What number of lines in the listing contain "blue"? Answer with that number only.

Data:
******
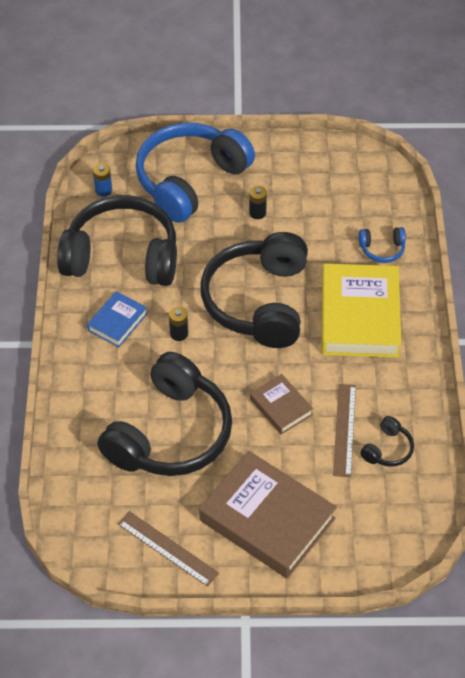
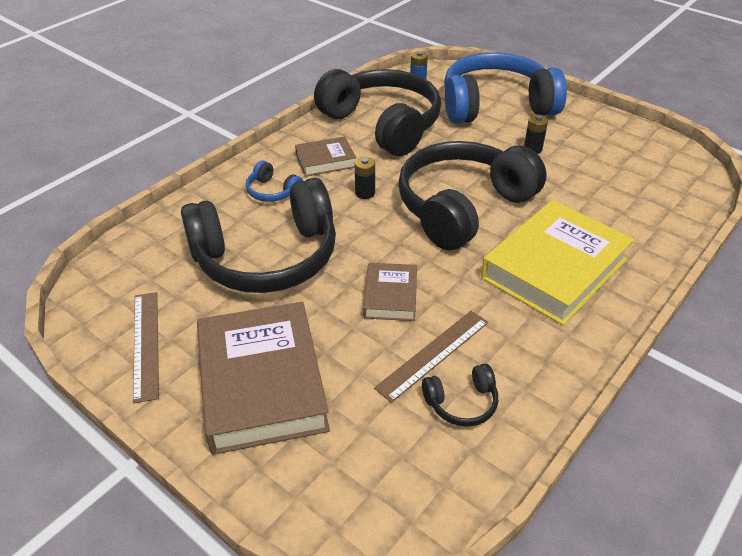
camera: 40 degrees right, 10 degrees down
(117, 322) = (325, 160): blue book -> brown book
(382, 249) = (634, 229): blue headphones -> blue headphones (272, 191)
******
Exercise response:
2